# [Goal of the exercise]
Print, exactly and with no pictures, the line containing "brown capsule [420,140,473,182] -> none" and each line after it to the end of the entries below.

# [Listed entries]

⟨

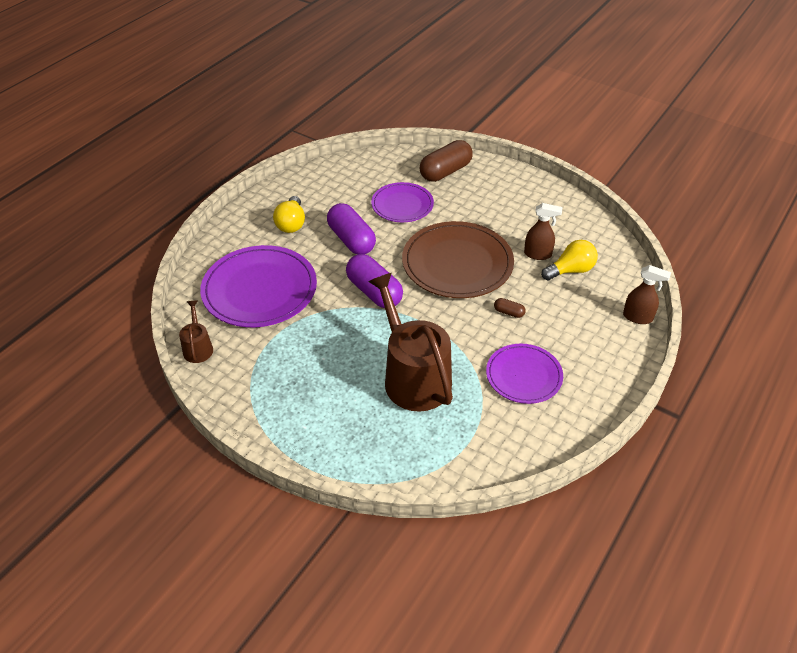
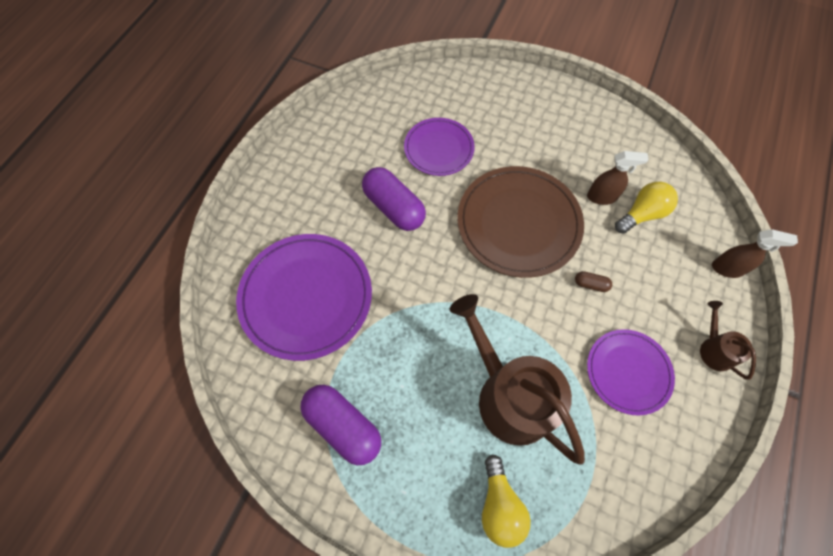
camera: 10 degrees left, 20 degrees up
brown watering can [179,300,213,363] -> brown watering can moved to [700,301,756,379]
yellow light bulb [273,196,305,233] -> yellow light bulb moved to [482,455,531,548]
purple capsule [346,254,403,308] -> purple capsule moved to [300,385,381,465]
brown capsule [420,140,473,182] -> none

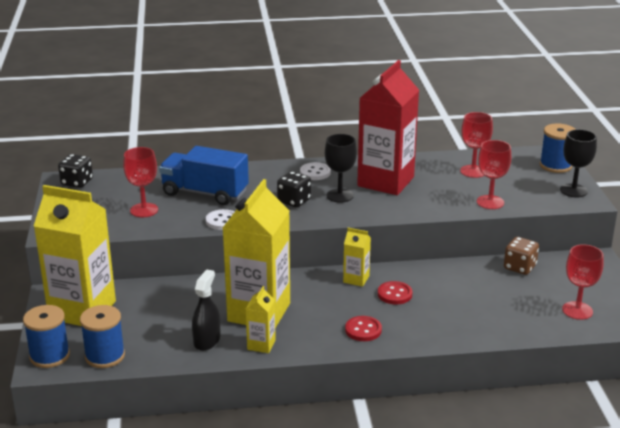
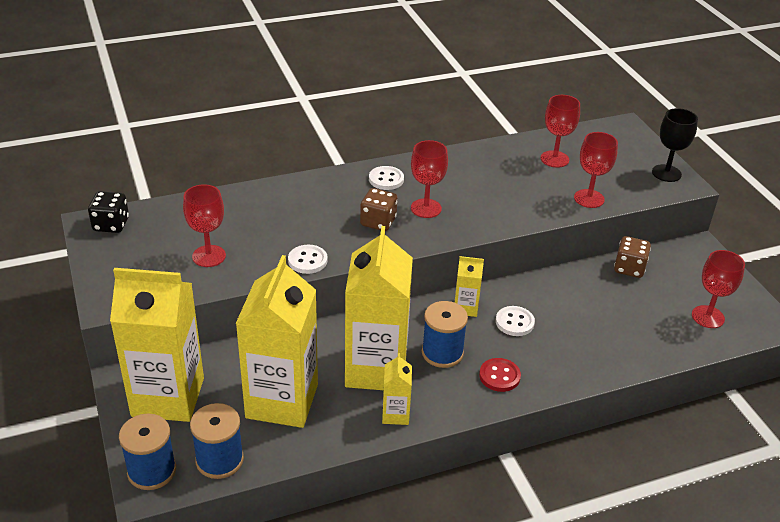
camera: 15 degrees left, 10 degrees up
blue truck [159,146,249,205] -> none
black spray bottle [192,270,220,351] -> none
black dice [277,171,311,207] -> brown dice [360,188,398,231]
black goblet [325,134,357,203] -> red goblet [411,140,448,218]
red carton [357,60,419,195] -> none
red button [378,281,412,305] -> white button [496,306,535,336]
blue spool [540,123,575,173] -> blue spool moved to [422,301,468,368]
none -> yellow carton [236,255,318,428]

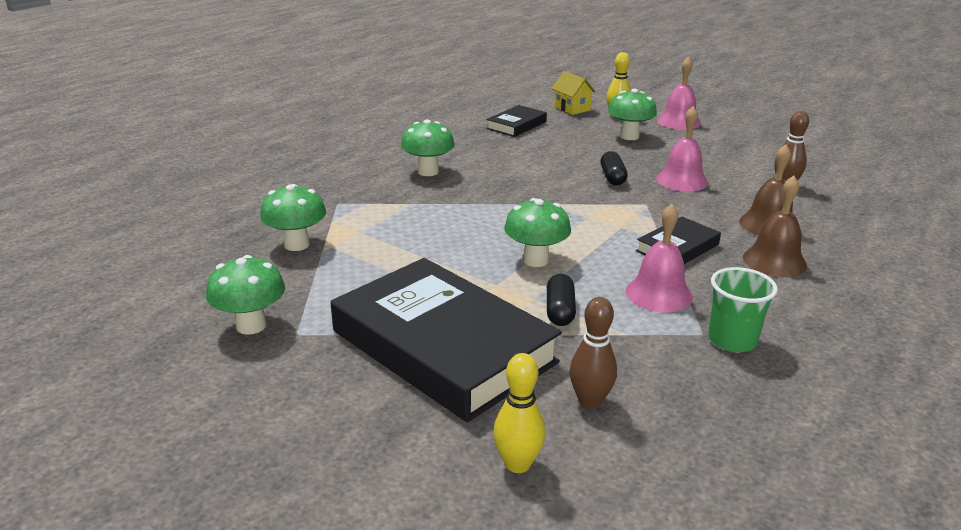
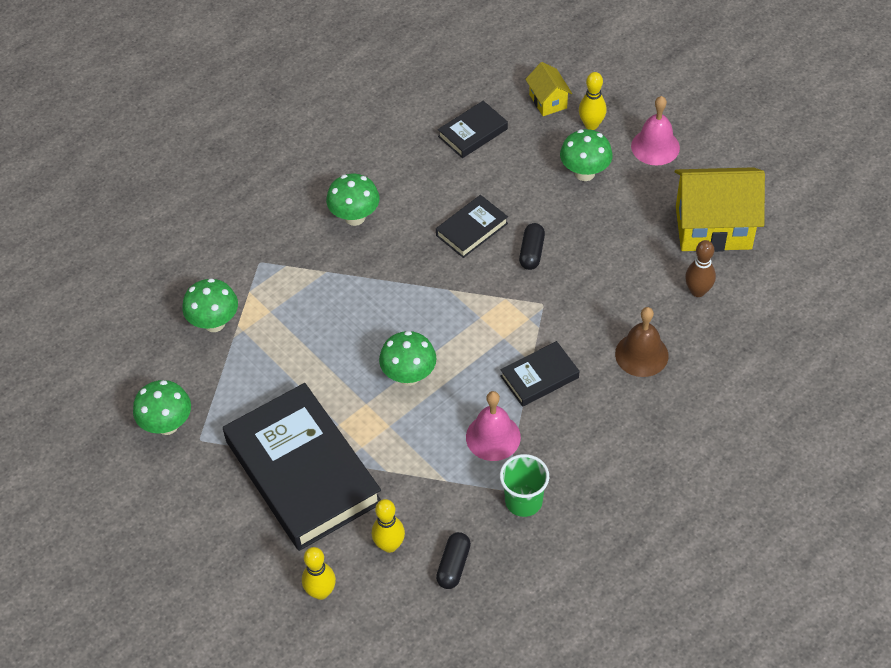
camera: 15 degrees right, 25 degrees up
black capsule [547,274,576,326] -> black capsule moved to [436,532,471,589]
brown bowling pin [570,297,617,409] -> yellow bowling pin [372,499,405,553]
pink bell [656,106,708,191] -> none
brown bell [743,176,807,277] -> none
none -> black book [436,195,508,258]
none -> yellow house [675,167,765,252]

⟩

# [Solution for this problem]
brown capsule [420,140,473,182] -> none

camera: 15 degrees left, 10 degrees up
blue truck [159,146,249,205] -> none
black spray bottle [192,270,220,351] -> none
black dice [277,171,311,207] -> brown dice [360,188,398,231]
black goblet [325,134,357,203] -> red goblet [411,140,448,218]
red carton [357,60,419,195] -> none
red button [378,281,412,305] -> white button [496,306,535,336]
blue spool [540,123,575,173] -> blue spool moved to [422,301,468,368]
none -> yellow carton [236,255,318,428]

camera: 15 degrees right, 25 degrees up
black capsule [547,274,576,326] -> black capsule moved to [436,532,471,589]
brown bowling pin [570,297,617,409] -> yellow bowling pin [372,499,405,553]
pink bell [656,106,708,191] -> none
brown bell [743,176,807,277] -> none
none -> black book [436,195,508,258]
none -> yellow house [675,167,765,252]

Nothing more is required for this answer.